- [PROBLEM DETAILS]: Pictures excluded, output the lines of the data below between the one holding "yellow mushroom: 4 -> 3" and the one holding "yellow cylinder: 2 -> 3", inclusive, exactly as they stand.

- [DATA PROVIDED]:
- Opening Delimiter -

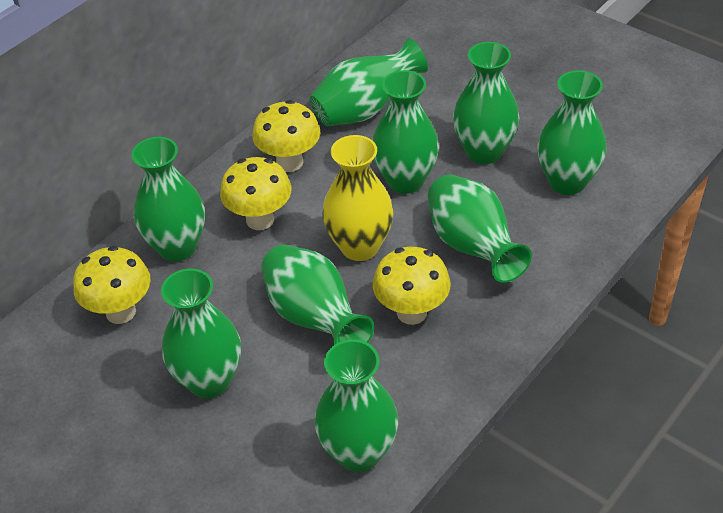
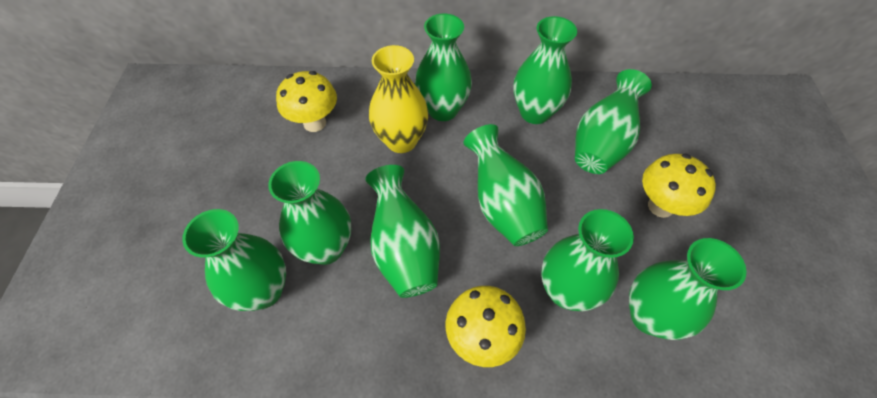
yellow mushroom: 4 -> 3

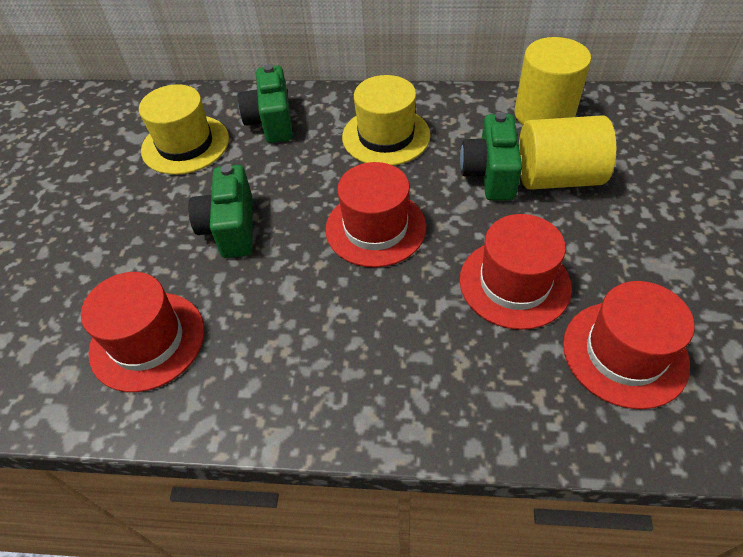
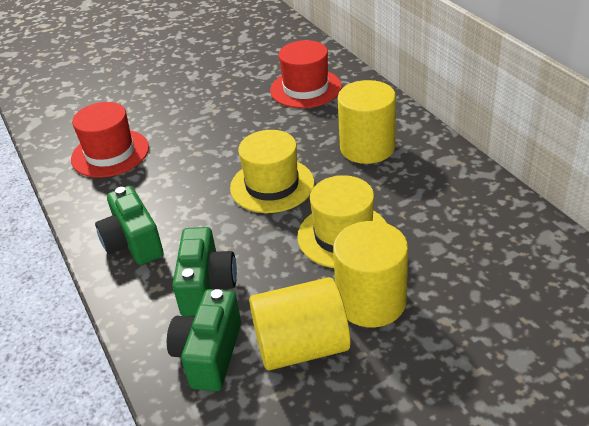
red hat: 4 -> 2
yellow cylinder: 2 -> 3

- Closing Delimiter -
- Opening Delimiter -

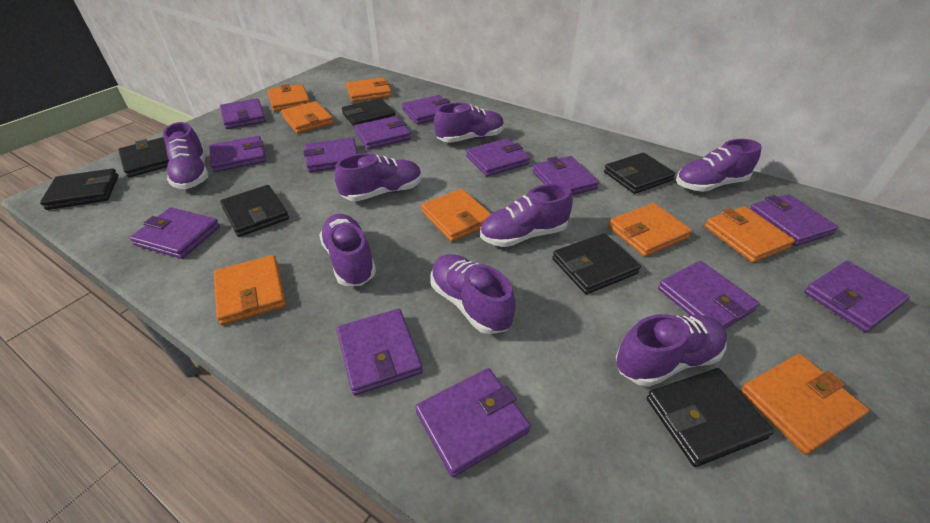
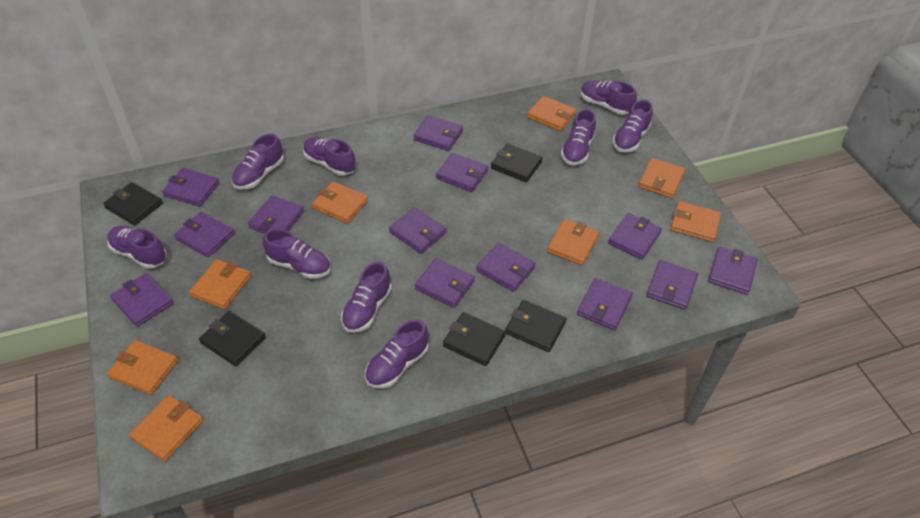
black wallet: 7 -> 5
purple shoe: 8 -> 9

- Closing Delimiter -

- [SOLUTION TO THIS TASK]:
yellow mushroom: 4 -> 3

red hat: 4 -> 2
yellow cylinder: 2 -> 3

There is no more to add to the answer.